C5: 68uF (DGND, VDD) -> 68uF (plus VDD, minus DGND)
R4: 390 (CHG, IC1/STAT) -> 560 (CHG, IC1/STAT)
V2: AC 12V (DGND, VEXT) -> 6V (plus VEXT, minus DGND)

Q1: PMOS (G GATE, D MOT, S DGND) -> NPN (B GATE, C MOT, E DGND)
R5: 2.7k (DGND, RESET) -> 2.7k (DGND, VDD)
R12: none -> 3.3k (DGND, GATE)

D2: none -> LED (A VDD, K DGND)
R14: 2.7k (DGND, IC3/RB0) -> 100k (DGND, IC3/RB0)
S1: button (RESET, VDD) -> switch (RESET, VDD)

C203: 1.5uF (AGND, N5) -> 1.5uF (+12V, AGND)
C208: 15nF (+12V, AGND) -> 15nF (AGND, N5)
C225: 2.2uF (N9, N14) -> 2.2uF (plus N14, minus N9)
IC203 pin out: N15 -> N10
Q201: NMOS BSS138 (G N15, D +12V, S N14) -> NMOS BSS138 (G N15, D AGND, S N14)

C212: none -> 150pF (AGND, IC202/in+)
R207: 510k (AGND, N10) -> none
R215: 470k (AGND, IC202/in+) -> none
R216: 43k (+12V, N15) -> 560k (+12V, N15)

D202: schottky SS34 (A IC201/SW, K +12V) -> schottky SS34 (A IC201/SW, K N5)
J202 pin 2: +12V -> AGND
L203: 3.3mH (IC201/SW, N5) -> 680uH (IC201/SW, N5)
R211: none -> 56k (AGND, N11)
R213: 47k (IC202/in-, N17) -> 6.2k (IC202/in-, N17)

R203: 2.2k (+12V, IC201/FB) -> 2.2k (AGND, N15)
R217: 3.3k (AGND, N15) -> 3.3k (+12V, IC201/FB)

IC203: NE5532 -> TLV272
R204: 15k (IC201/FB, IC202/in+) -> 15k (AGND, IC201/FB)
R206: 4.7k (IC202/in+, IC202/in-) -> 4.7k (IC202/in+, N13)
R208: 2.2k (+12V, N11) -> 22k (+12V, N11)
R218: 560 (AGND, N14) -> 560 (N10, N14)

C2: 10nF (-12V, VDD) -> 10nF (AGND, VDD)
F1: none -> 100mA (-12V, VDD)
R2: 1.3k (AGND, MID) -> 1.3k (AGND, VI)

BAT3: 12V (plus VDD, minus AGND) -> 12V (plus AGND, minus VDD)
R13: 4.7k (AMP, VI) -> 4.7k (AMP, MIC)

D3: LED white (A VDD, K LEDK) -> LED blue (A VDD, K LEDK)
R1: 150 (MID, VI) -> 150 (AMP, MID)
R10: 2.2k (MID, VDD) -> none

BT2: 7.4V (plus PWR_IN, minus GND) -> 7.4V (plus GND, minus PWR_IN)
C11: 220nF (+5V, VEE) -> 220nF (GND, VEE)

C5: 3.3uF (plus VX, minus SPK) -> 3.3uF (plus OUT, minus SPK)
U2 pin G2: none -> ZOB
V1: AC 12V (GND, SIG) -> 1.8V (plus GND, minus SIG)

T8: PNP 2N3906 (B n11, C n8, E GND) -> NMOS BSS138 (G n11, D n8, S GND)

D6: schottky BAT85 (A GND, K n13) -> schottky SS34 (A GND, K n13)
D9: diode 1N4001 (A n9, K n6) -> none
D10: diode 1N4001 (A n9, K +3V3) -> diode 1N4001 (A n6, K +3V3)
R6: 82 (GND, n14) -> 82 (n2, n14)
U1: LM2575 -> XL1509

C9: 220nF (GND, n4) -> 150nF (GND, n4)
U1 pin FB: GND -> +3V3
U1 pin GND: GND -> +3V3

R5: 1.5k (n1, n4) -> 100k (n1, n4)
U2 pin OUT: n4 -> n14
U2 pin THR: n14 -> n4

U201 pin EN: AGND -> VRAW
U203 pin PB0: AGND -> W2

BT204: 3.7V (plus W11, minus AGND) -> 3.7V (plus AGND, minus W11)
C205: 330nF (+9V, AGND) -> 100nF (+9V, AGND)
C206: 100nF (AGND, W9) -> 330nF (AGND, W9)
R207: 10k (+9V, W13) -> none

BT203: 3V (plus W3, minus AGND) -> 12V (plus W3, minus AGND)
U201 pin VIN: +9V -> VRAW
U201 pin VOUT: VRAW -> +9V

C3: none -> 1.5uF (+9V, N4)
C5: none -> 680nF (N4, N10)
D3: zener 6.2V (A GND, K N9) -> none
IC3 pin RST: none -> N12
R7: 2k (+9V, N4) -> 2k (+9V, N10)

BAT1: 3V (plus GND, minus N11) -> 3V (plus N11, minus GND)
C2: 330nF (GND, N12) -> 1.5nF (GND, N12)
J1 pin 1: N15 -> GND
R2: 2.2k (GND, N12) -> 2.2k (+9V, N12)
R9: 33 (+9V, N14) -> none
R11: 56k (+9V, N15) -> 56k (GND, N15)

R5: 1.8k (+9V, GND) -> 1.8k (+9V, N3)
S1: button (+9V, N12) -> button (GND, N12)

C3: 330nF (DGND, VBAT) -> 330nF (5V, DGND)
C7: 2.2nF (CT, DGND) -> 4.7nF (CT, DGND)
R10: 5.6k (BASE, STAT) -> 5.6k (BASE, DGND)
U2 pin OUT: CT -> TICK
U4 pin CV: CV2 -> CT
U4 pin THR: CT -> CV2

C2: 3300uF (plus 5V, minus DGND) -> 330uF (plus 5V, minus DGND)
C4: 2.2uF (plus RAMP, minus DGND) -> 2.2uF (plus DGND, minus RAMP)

Work required: Copy out each line of the data above, exactly, if it lies between the line holding "J202 pin 2: +12V -> AGND" and the line holding "IC203: NE5532 -> TLV272", inclusive; copy no other line.

Response to this task:
J202 pin 2: +12V -> AGND
L203: 3.3mH (IC201/SW, N5) -> 680uH (IC201/SW, N5)
R211: none -> 56k (AGND, N11)
R213: 47k (IC202/in-, N17) -> 6.2k (IC202/in-, N17)

R203: 2.2k (+12V, IC201/FB) -> 2.2k (AGND, N15)
R217: 3.3k (AGND, N15) -> 3.3k (+12V, IC201/FB)

IC203: NE5532 -> TLV272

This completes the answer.